- PROMPT: A faithful copy is needed of the lines below from the one with "C4: 2.2uF (plus" up to and including the one with "U1 pin VCC: +5V -> COM"; set it down with no pictures and no other lines.

-- EXERCISE MATERIAL follows --

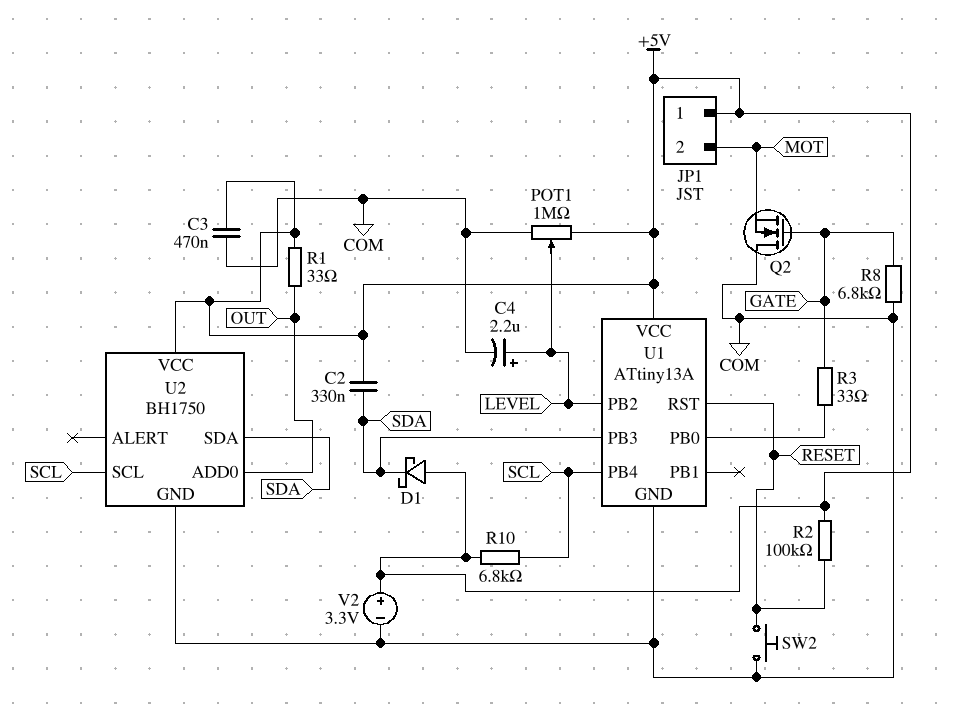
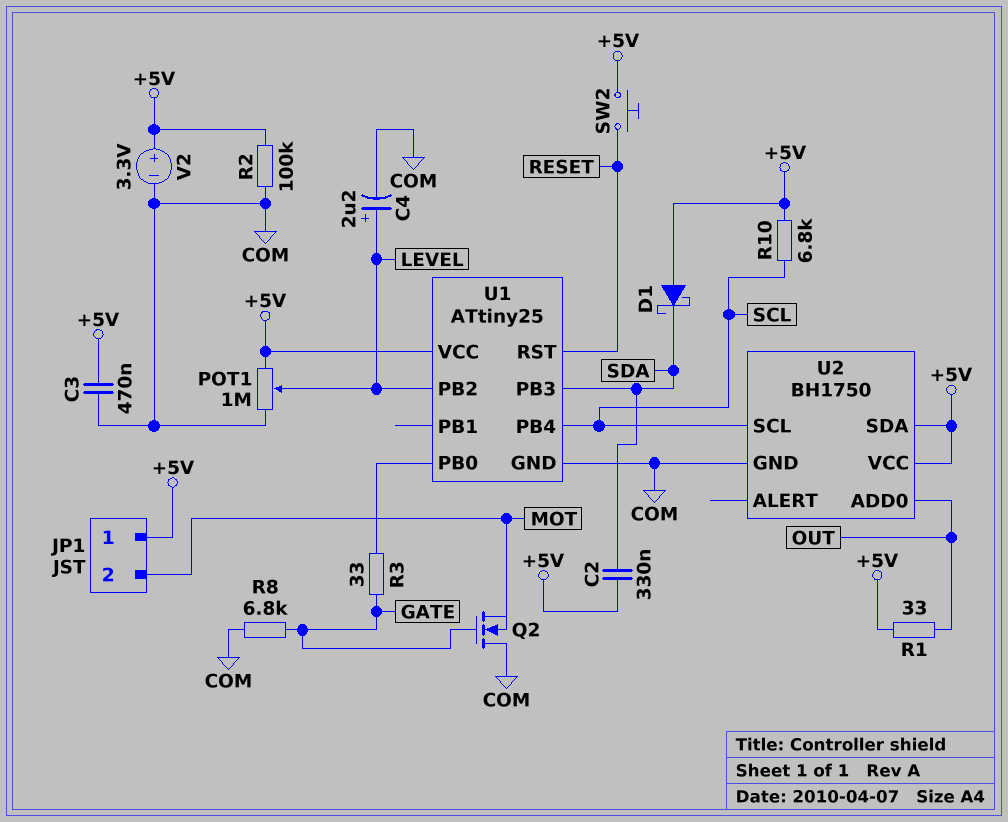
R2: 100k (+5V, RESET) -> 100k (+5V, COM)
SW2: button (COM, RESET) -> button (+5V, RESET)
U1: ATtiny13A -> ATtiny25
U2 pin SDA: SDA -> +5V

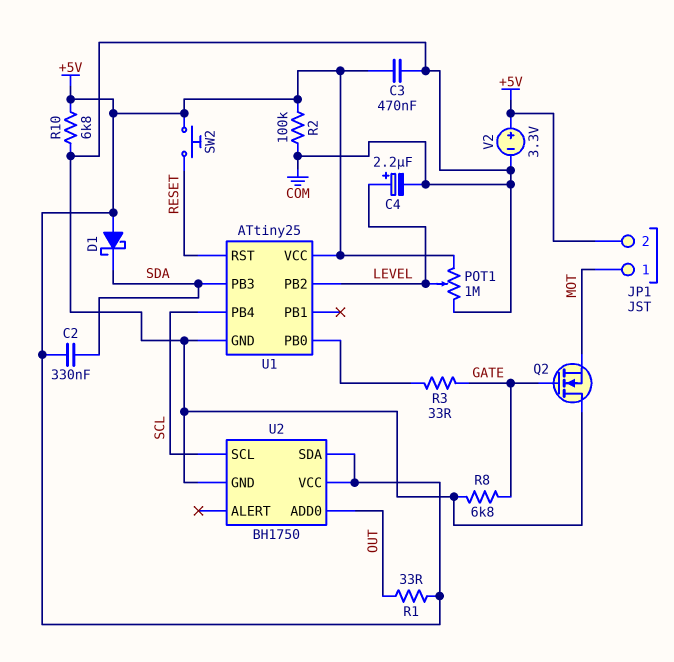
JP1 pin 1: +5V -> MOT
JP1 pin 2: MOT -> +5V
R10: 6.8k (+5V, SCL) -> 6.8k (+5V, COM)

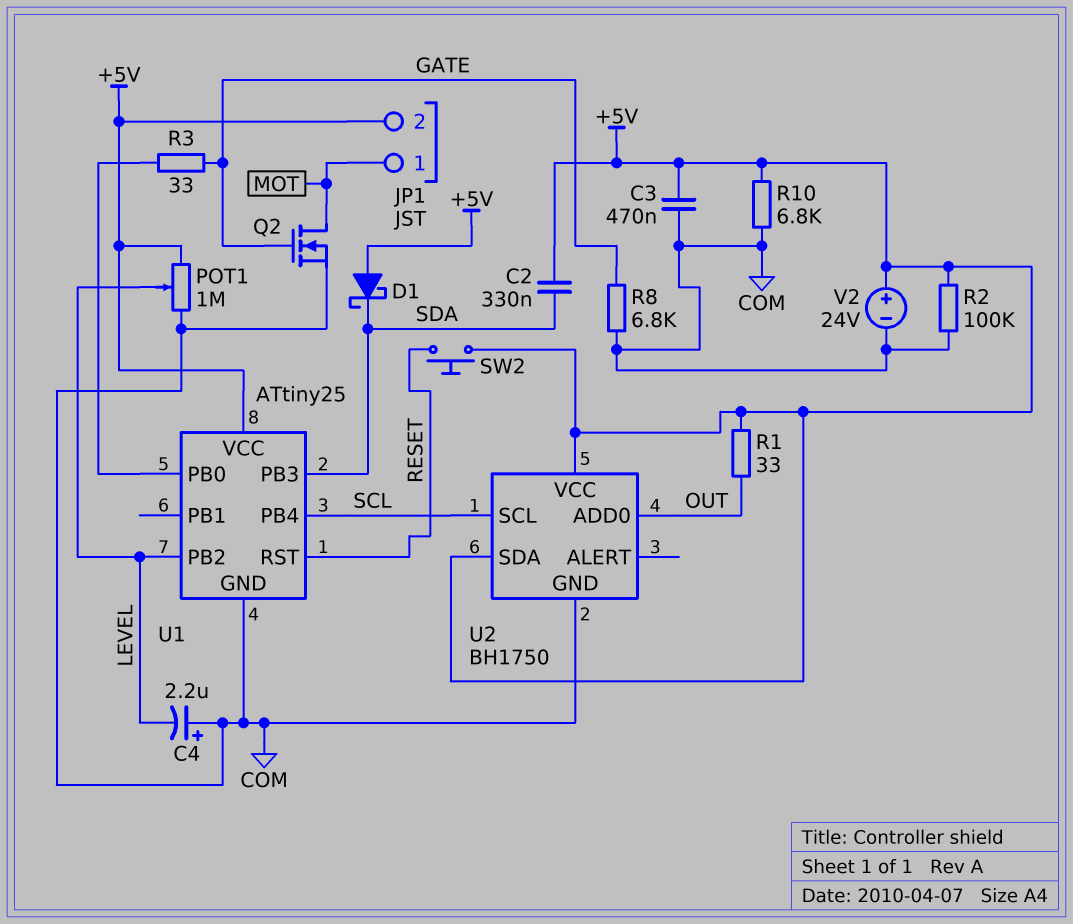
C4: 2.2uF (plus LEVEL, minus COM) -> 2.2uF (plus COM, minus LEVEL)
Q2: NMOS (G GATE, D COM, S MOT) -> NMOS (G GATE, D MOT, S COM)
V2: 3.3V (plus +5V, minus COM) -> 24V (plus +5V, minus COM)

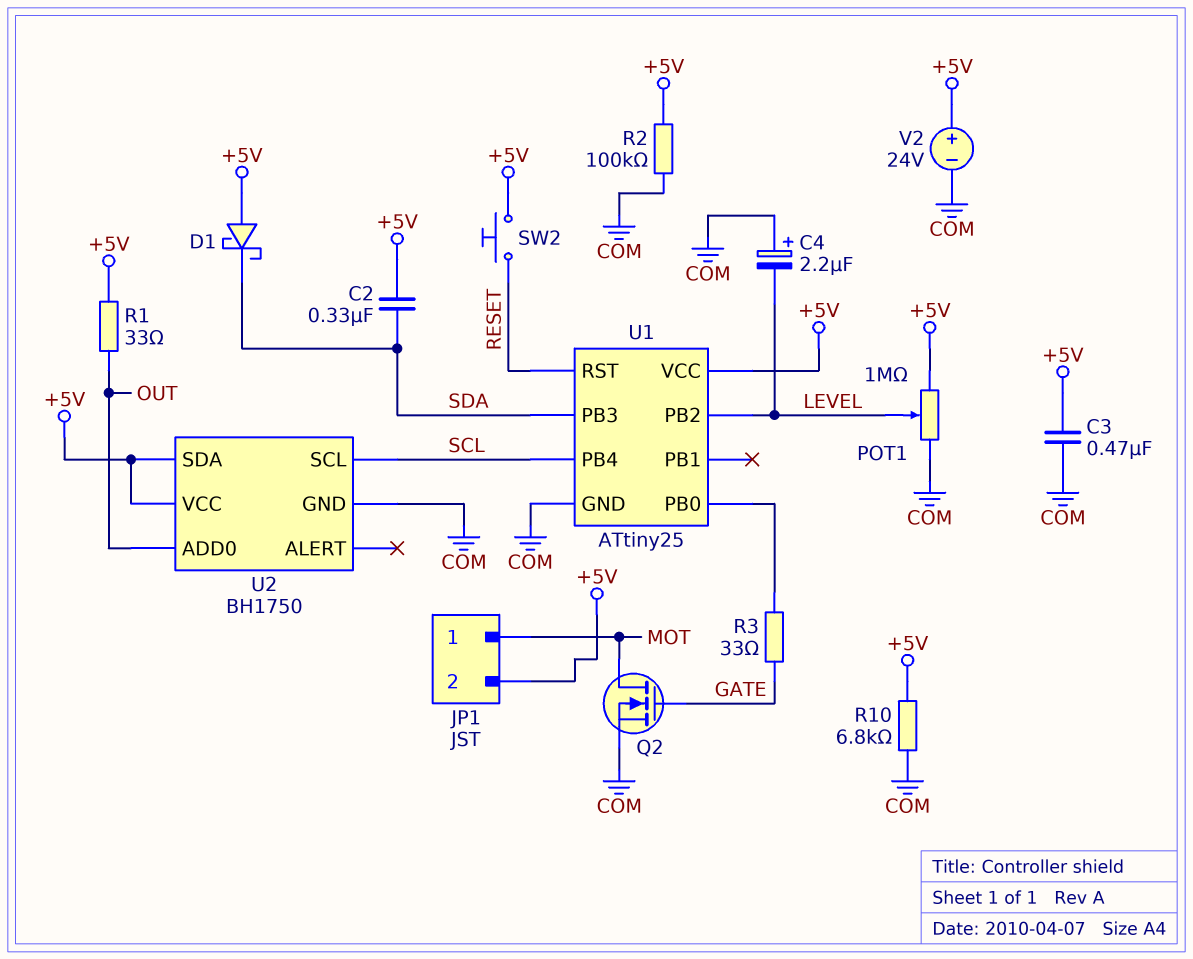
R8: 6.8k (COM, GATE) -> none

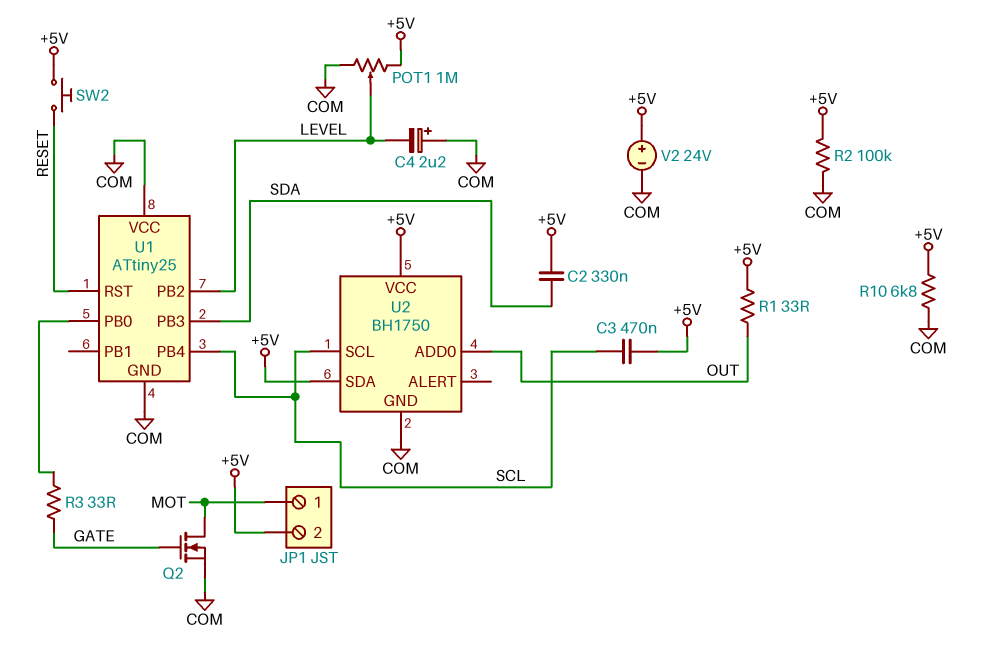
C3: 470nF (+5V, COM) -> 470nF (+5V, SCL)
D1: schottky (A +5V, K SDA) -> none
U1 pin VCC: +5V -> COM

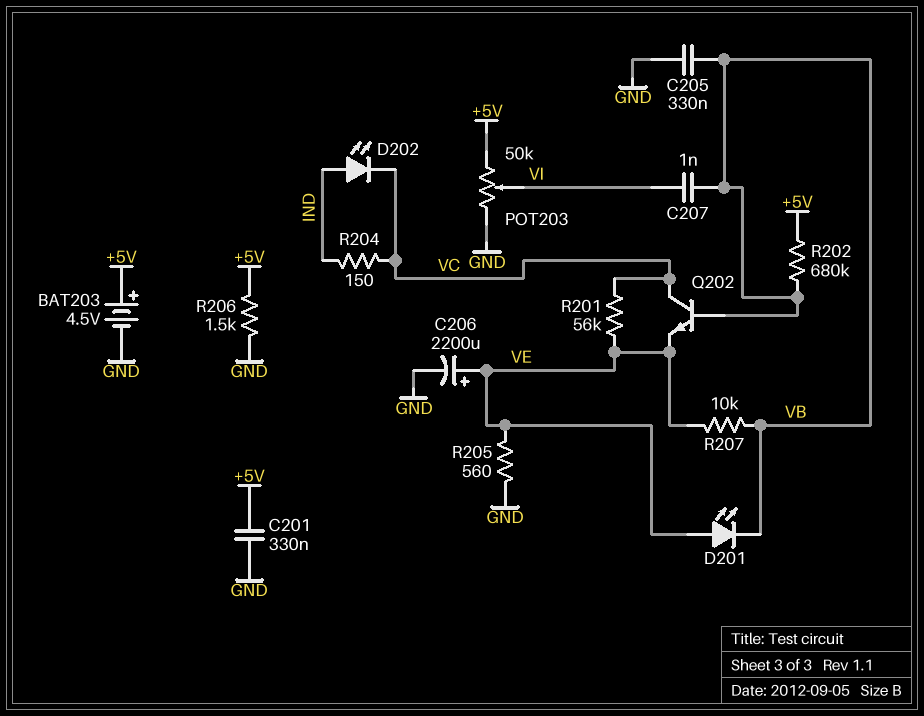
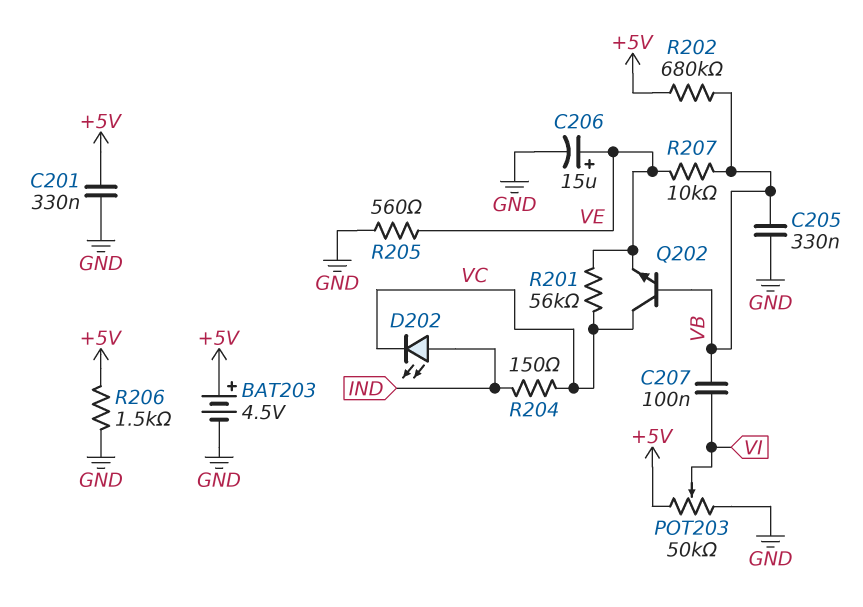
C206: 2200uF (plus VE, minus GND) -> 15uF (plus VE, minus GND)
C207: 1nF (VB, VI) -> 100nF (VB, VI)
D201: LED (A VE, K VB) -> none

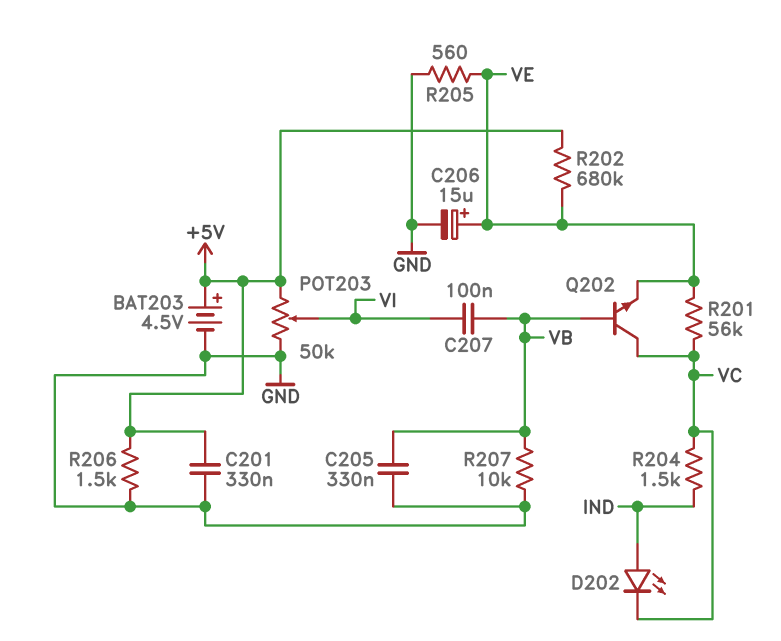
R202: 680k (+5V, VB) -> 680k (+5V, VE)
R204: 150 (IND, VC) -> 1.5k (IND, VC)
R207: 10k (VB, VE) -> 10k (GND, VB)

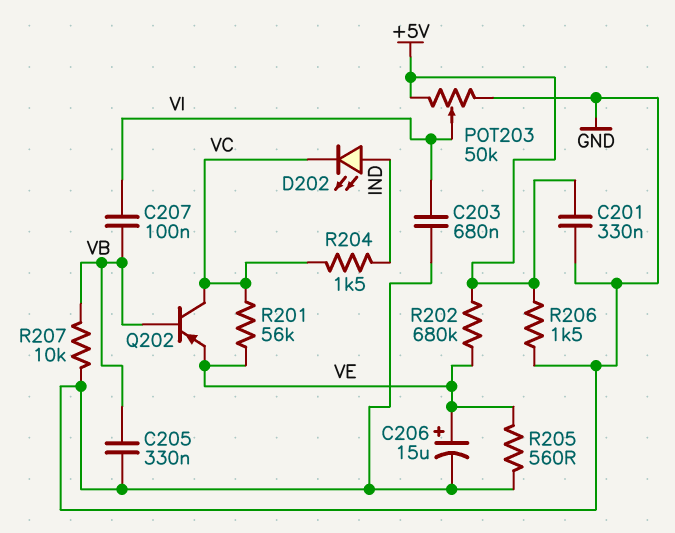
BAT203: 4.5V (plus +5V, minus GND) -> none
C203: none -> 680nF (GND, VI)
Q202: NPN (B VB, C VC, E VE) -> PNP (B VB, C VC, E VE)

-- EXERCISE MATERIAL concluded --

- RESPONSE TO THE EXERCISE:
C4: 2.2uF (plus LEVEL, minus COM) -> 2.2uF (plus COM, minus LEVEL)
Q2: NMOS (G GATE, D COM, S MOT) -> NMOS (G GATE, D MOT, S COM)
V2: 3.3V (plus +5V, minus COM) -> 24V (plus +5V, minus COM)

R8: 6.8k (COM, GATE) -> none

C3: 470nF (+5V, COM) -> 470nF (+5V, SCL)
D1: schottky (A +5V, K SDA) -> none
U1 pin VCC: +5V -> COM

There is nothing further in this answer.